Given data -
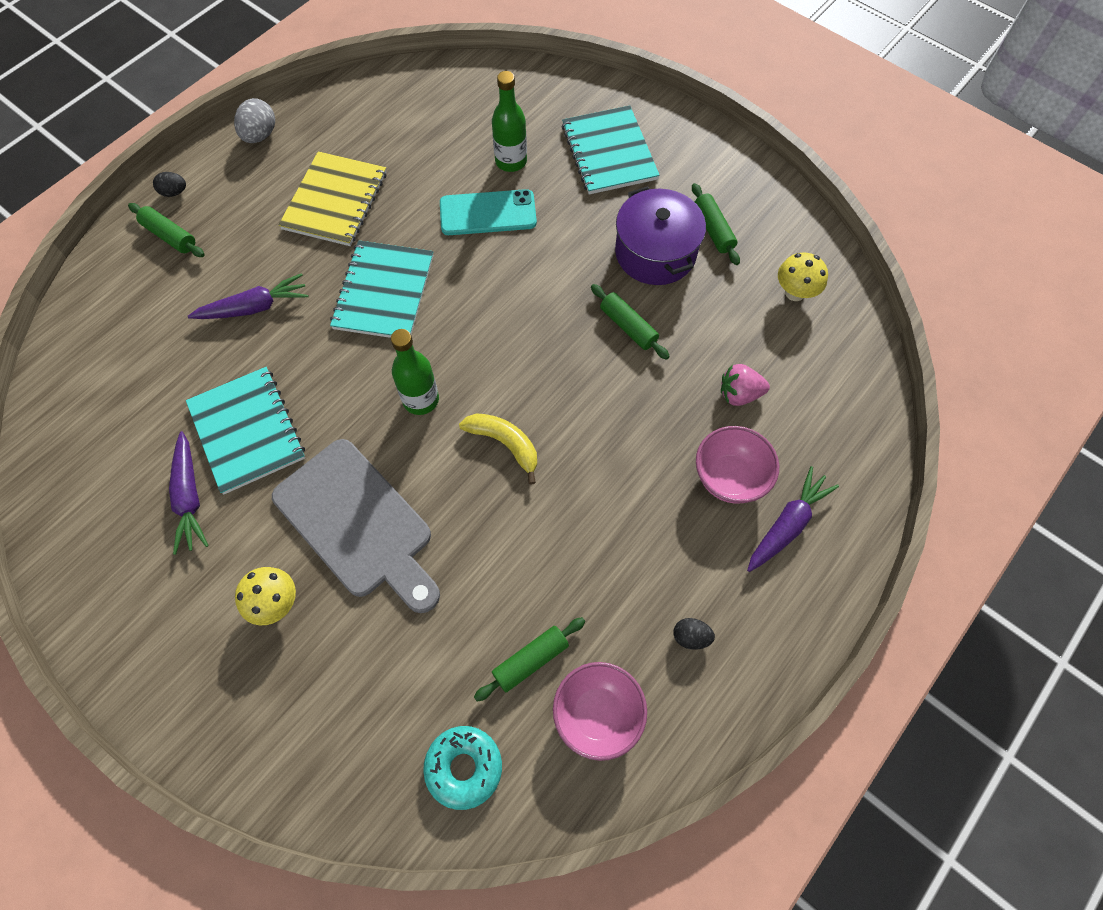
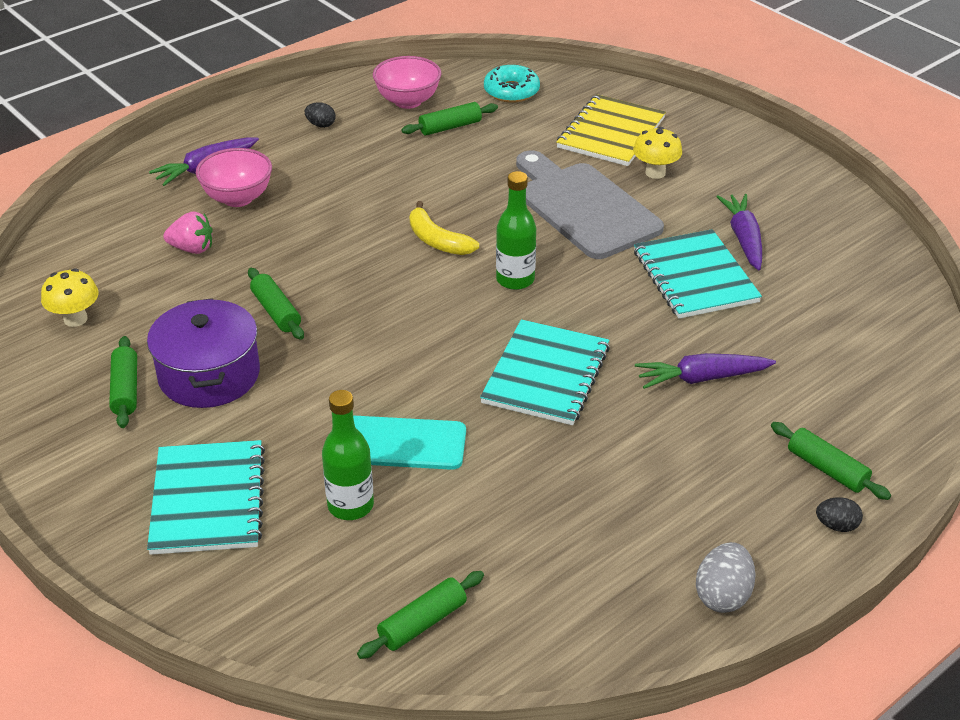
camera: 170 degrees left, 25 degrees down
(335, 201) = (605, 485): yellow notebook -> yellow notebook (611, 133)
(446, 95) = (422, 623): none -> green rolling pin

Task details - Without including any picture, reproduce the material above word for word.

Expected output -
camera: 170 degrees left, 25 degrees down
(335, 201) = (605, 485): yellow notebook -> yellow notebook (611, 133)
(446, 95) = (422, 623): none -> green rolling pin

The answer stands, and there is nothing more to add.